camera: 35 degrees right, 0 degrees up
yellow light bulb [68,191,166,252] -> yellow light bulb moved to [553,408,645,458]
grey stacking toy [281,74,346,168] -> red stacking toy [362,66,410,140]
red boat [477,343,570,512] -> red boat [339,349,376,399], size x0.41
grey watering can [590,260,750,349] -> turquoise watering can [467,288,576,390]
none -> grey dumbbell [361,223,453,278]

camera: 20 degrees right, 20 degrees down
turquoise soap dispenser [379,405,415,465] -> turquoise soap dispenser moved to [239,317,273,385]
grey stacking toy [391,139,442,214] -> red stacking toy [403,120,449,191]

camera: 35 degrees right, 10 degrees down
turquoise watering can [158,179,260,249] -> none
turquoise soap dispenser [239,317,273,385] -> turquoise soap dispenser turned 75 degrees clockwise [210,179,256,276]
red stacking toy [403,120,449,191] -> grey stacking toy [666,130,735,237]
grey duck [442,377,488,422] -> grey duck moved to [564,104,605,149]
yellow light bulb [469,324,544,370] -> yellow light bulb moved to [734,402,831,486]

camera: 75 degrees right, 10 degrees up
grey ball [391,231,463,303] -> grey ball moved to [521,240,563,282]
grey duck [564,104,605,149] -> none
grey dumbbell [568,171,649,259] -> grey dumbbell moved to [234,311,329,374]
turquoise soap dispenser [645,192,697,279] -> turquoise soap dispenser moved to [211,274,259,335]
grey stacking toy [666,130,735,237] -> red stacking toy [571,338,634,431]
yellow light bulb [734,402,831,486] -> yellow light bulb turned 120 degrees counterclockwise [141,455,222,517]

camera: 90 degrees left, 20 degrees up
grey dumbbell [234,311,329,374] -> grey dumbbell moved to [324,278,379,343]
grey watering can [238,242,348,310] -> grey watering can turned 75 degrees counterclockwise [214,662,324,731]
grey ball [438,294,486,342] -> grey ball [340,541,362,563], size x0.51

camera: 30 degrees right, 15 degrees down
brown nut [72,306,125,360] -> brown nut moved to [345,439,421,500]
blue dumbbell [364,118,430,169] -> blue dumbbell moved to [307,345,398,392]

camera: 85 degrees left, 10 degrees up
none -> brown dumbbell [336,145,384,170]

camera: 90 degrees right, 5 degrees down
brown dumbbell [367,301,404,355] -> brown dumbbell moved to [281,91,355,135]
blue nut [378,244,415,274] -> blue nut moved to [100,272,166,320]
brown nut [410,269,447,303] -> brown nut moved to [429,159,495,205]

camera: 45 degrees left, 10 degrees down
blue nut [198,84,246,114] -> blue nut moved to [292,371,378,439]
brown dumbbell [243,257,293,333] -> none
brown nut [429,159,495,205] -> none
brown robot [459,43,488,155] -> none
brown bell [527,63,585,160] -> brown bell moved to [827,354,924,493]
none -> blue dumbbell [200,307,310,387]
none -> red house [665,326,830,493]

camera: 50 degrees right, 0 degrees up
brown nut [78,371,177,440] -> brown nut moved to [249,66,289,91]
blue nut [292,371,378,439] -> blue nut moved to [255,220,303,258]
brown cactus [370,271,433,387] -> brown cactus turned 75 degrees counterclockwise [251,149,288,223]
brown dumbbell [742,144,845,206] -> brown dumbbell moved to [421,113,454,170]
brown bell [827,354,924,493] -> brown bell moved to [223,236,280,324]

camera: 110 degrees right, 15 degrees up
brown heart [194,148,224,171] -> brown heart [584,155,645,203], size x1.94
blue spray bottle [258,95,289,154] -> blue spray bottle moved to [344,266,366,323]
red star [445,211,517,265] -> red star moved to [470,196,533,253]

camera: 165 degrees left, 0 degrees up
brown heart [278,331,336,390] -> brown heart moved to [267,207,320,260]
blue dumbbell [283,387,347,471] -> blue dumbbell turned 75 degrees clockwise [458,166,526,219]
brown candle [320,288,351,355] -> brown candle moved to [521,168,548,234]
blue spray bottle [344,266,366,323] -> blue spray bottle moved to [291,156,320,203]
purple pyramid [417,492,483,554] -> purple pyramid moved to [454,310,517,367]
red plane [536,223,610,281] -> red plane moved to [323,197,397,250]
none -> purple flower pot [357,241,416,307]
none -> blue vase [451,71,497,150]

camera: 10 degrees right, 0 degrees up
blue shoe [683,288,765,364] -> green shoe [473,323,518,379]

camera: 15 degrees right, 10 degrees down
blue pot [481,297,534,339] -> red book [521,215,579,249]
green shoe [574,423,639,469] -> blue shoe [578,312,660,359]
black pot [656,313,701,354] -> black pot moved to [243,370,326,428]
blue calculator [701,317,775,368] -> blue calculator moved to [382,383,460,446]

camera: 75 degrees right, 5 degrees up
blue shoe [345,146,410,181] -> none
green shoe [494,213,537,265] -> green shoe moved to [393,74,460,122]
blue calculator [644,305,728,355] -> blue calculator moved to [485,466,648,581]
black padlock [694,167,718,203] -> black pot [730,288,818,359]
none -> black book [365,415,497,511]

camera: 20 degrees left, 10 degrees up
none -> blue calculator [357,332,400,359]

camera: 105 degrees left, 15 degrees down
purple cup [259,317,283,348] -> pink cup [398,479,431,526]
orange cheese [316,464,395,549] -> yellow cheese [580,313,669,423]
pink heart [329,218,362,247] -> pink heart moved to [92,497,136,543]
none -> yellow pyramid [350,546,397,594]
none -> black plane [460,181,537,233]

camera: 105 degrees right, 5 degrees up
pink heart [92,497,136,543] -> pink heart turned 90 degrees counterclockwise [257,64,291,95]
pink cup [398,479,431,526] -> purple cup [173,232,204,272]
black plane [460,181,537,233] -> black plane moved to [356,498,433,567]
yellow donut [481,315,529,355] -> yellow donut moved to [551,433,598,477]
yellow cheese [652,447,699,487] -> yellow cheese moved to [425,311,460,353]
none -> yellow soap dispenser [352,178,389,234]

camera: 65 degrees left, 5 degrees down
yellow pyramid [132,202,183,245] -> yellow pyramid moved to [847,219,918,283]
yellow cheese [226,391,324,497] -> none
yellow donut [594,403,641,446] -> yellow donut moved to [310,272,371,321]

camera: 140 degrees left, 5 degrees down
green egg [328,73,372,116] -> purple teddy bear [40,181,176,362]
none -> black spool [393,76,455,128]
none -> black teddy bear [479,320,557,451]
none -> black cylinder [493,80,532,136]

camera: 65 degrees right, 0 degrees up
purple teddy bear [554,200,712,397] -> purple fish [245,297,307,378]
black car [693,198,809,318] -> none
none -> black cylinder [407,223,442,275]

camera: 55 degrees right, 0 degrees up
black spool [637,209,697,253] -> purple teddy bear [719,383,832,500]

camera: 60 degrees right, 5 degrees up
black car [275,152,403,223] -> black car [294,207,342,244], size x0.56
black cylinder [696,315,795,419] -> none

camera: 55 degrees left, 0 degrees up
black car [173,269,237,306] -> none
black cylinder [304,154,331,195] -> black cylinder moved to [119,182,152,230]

···

What needs to be done: The lines above starting at the one that contains "camera: 50 degrees right, 0 degrees up" and ending at the one that contains "blue spray bottle [258,95,289,154]" must be transcribed exactly, and no other lines may appear.

Solution to this exercise:
camera: 50 degrees right, 0 degrees up
brown nut [78,371,177,440] -> brown nut moved to [249,66,289,91]
blue nut [292,371,378,439] -> blue nut moved to [255,220,303,258]
brown cactus [370,271,433,387] -> brown cactus turned 75 degrees counterclockwise [251,149,288,223]
brown dumbbell [742,144,845,206] -> brown dumbbell moved to [421,113,454,170]
brown bell [827,354,924,493] -> brown bell moved to [223,236,280,324]

camera: 110 degrees right, 15 degrees up
brown heart [194,148,224,171] -> brown heart [584,155,645,203], size x1.94
blue spray bottle [258,95,289,154] -> blue spray bottle moved to [344,266,366,323]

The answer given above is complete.